● **Problem description**:
Give again exactly the lines that stretch from the one with "D104: diode BAV21" to the end of the data below, including both of those lines and nothing else.

● **Entries supplied**:

%%

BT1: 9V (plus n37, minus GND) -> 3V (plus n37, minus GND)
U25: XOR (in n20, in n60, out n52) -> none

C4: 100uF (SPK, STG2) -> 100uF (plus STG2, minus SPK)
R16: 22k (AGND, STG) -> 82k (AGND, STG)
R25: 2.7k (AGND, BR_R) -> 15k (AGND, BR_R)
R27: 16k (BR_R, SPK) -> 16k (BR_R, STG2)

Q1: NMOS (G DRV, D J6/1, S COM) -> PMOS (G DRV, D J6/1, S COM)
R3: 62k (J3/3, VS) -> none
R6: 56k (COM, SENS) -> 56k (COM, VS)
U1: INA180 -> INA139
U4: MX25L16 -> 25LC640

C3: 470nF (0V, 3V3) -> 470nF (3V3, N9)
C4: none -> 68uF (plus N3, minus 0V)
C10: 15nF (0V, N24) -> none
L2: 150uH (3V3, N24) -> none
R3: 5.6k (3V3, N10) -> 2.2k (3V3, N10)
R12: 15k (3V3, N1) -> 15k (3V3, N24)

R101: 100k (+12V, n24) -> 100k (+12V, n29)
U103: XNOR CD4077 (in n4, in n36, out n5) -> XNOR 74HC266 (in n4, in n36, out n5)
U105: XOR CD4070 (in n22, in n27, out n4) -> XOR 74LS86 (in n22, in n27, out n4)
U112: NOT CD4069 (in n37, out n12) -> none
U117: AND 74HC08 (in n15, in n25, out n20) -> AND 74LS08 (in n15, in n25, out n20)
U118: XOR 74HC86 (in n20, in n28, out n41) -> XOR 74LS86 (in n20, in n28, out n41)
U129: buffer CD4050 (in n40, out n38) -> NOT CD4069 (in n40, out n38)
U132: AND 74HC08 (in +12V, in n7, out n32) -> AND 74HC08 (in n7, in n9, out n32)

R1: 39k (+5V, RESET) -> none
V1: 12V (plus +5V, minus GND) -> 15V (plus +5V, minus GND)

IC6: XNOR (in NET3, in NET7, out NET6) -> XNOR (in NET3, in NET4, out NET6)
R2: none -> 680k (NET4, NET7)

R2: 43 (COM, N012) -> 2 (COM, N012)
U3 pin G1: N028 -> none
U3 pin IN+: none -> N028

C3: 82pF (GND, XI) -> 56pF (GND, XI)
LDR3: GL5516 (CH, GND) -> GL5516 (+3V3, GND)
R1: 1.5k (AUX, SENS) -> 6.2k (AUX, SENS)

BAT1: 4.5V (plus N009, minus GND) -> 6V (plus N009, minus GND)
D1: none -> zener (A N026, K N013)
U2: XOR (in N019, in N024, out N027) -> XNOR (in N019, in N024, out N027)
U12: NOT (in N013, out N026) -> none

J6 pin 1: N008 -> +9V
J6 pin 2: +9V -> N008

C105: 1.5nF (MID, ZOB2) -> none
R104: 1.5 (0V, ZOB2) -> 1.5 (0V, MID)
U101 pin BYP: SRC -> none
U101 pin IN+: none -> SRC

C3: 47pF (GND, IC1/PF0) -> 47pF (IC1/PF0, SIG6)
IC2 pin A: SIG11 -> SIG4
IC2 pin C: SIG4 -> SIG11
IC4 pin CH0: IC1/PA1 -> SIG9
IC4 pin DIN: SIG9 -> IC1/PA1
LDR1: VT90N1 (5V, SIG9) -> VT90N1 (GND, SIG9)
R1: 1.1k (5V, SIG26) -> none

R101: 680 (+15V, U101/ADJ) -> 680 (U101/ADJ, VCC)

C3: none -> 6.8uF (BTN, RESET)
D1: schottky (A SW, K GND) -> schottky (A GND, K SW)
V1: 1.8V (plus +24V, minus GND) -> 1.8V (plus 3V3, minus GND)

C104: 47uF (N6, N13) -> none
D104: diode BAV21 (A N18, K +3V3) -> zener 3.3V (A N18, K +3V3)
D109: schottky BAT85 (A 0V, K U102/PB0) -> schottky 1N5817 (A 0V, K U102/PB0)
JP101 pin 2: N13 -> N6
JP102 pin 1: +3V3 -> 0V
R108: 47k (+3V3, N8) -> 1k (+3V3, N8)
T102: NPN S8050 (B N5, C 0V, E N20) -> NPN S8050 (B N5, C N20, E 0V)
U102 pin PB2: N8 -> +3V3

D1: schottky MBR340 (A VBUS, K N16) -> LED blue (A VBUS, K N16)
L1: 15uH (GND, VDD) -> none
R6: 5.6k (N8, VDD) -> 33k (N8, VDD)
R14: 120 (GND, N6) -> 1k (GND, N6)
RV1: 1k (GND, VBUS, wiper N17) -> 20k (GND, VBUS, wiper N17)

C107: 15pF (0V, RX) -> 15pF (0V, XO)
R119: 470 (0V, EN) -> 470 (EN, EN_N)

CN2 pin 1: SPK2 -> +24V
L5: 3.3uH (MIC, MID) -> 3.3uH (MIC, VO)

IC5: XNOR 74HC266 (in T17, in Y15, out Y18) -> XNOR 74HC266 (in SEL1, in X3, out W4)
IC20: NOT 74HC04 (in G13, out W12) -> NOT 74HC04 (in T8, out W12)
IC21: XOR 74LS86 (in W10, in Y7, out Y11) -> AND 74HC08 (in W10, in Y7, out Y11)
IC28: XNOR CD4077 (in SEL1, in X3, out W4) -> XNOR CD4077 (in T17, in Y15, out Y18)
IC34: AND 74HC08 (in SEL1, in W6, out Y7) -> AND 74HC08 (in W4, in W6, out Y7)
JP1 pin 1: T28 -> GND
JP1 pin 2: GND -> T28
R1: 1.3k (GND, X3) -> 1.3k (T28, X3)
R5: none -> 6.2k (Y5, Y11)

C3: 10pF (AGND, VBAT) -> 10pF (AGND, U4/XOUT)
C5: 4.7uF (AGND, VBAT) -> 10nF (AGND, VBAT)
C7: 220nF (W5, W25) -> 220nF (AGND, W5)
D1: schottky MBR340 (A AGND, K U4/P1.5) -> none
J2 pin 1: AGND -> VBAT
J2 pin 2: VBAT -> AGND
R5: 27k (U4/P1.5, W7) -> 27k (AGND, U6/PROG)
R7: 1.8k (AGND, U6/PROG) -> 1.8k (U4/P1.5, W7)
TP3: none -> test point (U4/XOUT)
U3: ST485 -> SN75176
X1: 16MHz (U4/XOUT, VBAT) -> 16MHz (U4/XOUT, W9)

%%

● **Solution to the exercise**:
D104: diode BAV21 (A N18, K +3V3) -> zener 3.3V (A N18, K +3V3)
D109: schottky BAT85 (A 0V, K U102/PB0) -> schottky 1N5817 (A 0V, K U102/PB0)
JP101 pin 2: N13 -> N6
JP102 pin 1: +3V3 -> 0V
R108: 47k (+3V3, N8) -> 1k (+3V3, N8)
T102: NPN S8050 (B N5, C 0V, E N20) -> NPN S8050 (B N5, C N20, E 0V)
U102 pin PB2: N8 -> +3V3

D1: schottky MBR340 (A VBUS, K N16) -> LED blue (A VBUS, K N16)
L1: 15uH (GND, VDD) -> none
R6: 5.6k (N8, VDD) -> 33k (N8, VDD)
R14: 120 (GND, N6) -> 1k (GND, N6)
RV1: 1k (GND, VBUS, wiper N17) -> 20k (GND, VBUS, wiper N17)

C107: 15pF (0V, RX) -> 15pF (0V, XO)
R119: 470 (0V, EN) -> 470 (EN, EN_N)

CN2 pin 1: SPK2 -> +24V
L5: 3.3uH (MIC, MID) -> 3.3uH (MIC, VO)

IC5: XNOR 74HC266 (in T17, in Y15, out Y18) -> XNOR 74HC266 (in SEL1, in X3, out W4)
IC20: NOT 74HC04 (in G13, out W12) -> NOT 74HC04 (in T8, out W12)
IC21: XOR 74LS86 (in W10, in Y7, out Y11) -> AND 74HC08 (in W10, in Y7, out Y11)
IC28: XNOR CD4077 (in SEL1, in X3, out W4) -> XNOR CD4077 (in T17, in Y15, out Y18)
IC34: AND 74HC08 (in SEL1, in W6, out Y7) -> AND 74HC08 (in W4, in W6, out Y7)
JP1 pin 1: T28 -> GND
JP1 pin 2: GND -> T28
R1: 1.3k (GND, X3) -> 1.3k (T28, X3)
R5: none -> 6.2k (Y5, Y11)

C3: 10pF (AGND, VBAT) -> 10pF (AGND, U4/XOUT)
C5: 4.7uF (AGND, VBAT) -> 10nF (AGND, VBAT)
C7: 220nF (W5, W25) -> 220nF (AGND, W5)
D1: schottky MBR340 (A AGND, K U4/P1.5) -> none
J2 pin 1: AGND -> VBAT
J2 pin 2: VBAT -> AGND
R5: 27k (U4/P1.5, W7) -> 27k (AGND, U6/PROG)
R7: 1.8k (AGND, U6/PROG) -> 1.8k (U4/P1.5, W7)
TP3: none -> test point (U4/XOUT)
U3: ST485 -> SN75176
X1: 16MHz (U4/XOUT, VBAT) -> 16MHz (U4/XOUT, W9)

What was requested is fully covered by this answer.